_WHAT IS REQUIRED:_ A single number is the answer: the count of lines below that contain "camera".

_COLLECTED MATERIAL:_

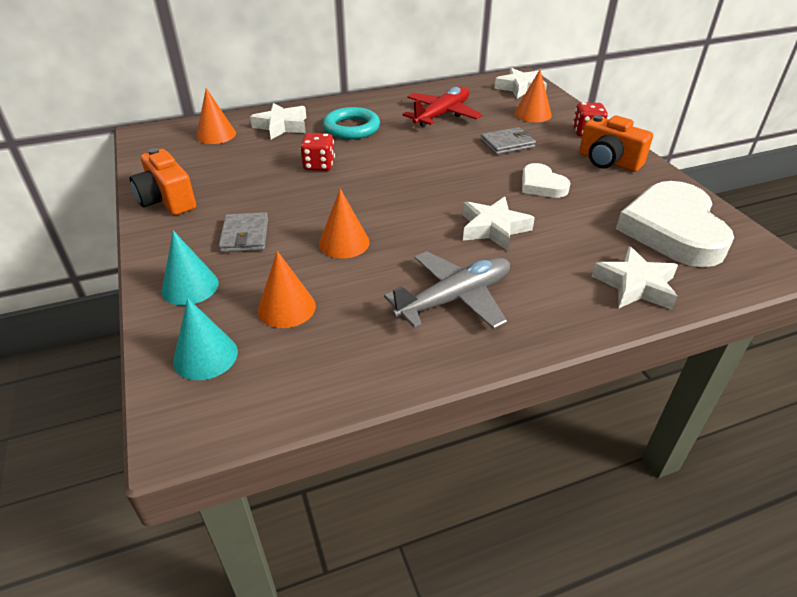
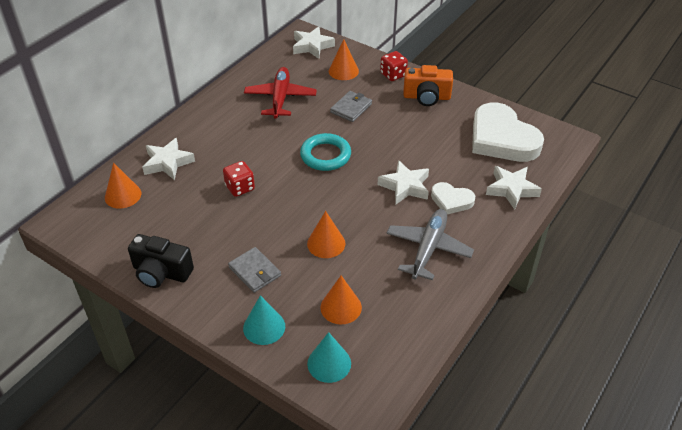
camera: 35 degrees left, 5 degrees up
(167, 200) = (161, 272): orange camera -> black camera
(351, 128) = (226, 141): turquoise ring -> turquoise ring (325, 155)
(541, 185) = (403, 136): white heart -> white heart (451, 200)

_EXERCISE ANSWER:_ 2